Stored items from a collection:
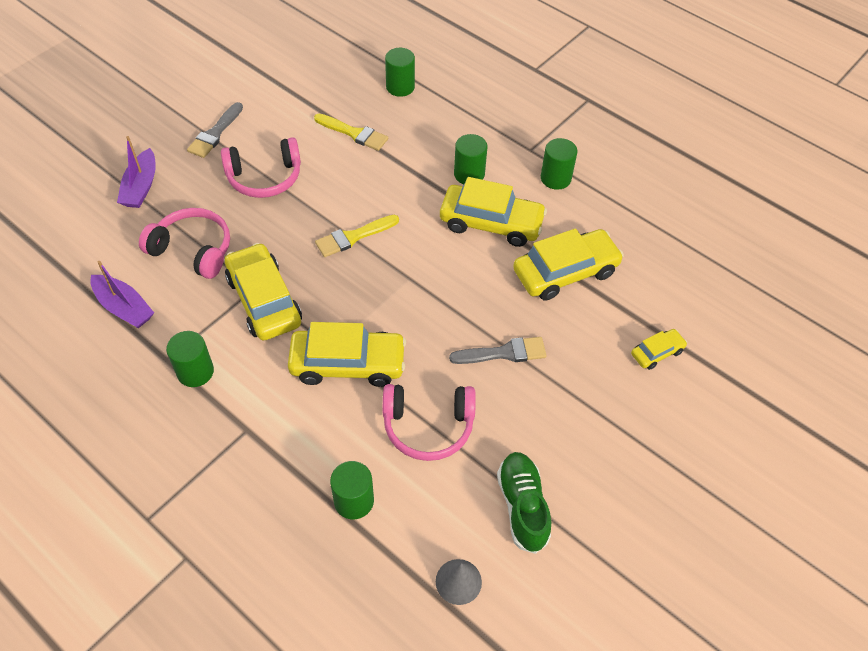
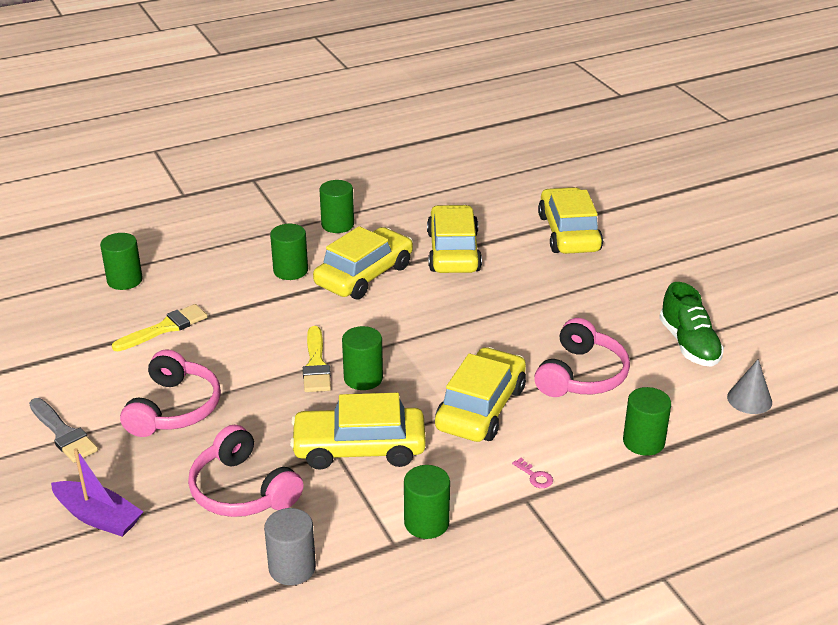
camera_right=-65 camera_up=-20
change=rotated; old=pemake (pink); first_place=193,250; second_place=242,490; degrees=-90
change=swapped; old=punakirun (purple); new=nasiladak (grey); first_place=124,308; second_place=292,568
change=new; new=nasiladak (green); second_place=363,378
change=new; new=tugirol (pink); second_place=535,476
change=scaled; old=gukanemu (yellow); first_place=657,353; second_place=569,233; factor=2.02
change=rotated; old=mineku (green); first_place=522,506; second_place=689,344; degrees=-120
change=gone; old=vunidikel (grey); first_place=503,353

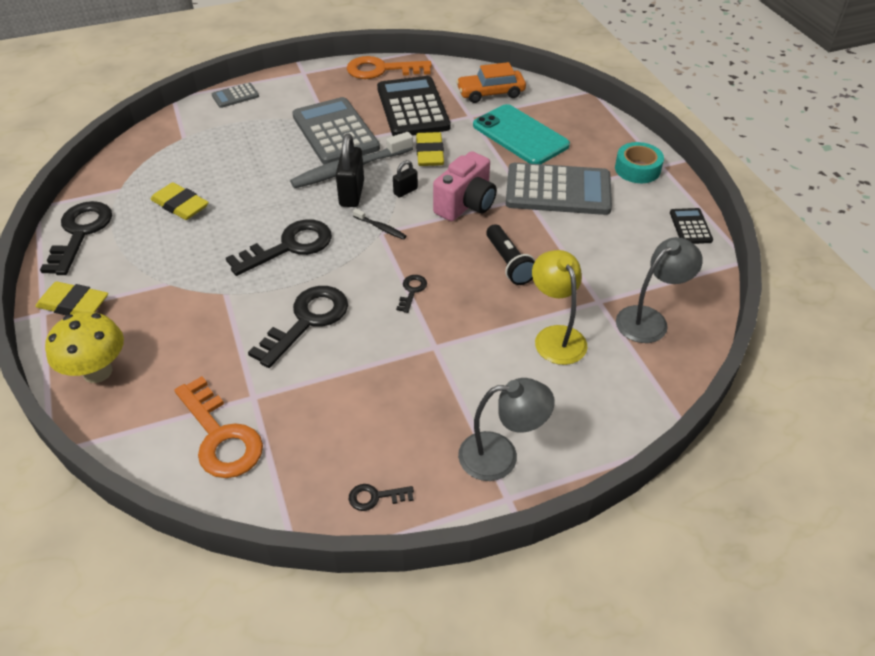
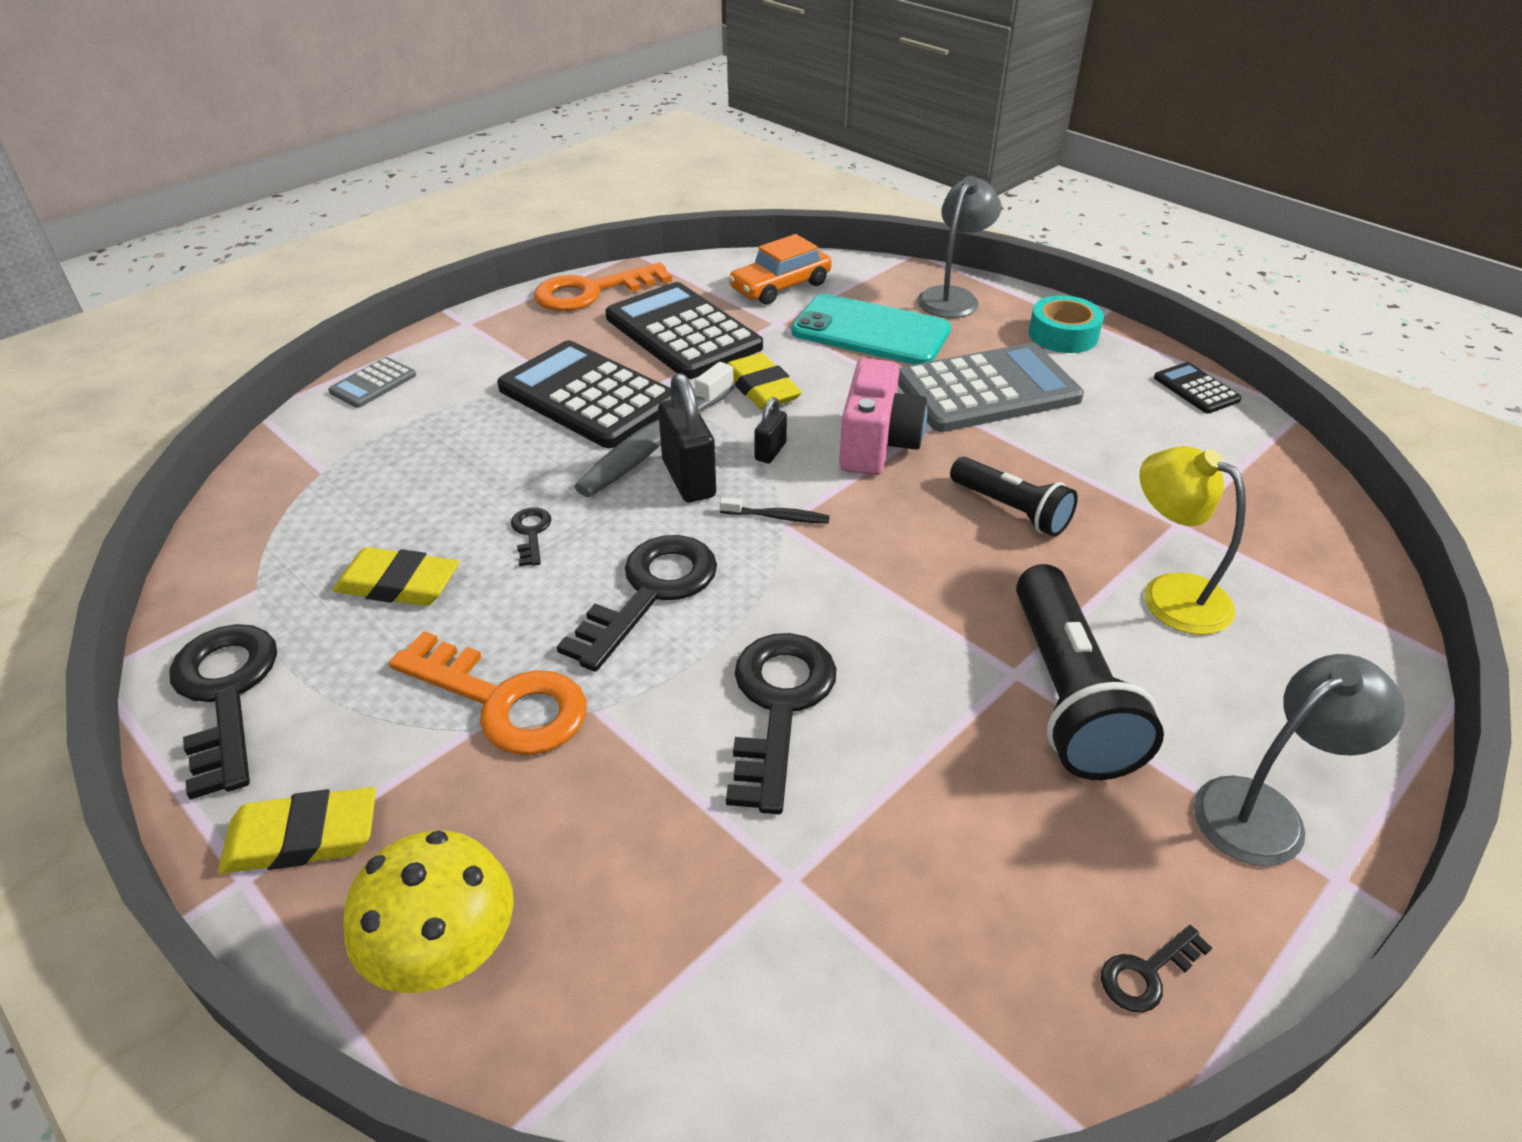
camera_right=-25 camera_up=-5
change=shifted; old=tugirol (orange); first_place=220,436; second_place=502,701
change=repainted; old=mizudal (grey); new=mizudal (black); first_place=335,132; second_place=588,396
change=shifted; old=tugirol (black); first_place=412,291; second_place=531,533
change=shifted; old=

» **Task details**: Wherever a line in the records contains the word "degrees", copy that line.

» **Solution to this task**:
change=rotated; old=pemake (pink); first_place=193,250; second_place=242,490; degrees=-90
change=rotated; old=mineku (green); first_place=522,506; second_place=689,344; degrees=-120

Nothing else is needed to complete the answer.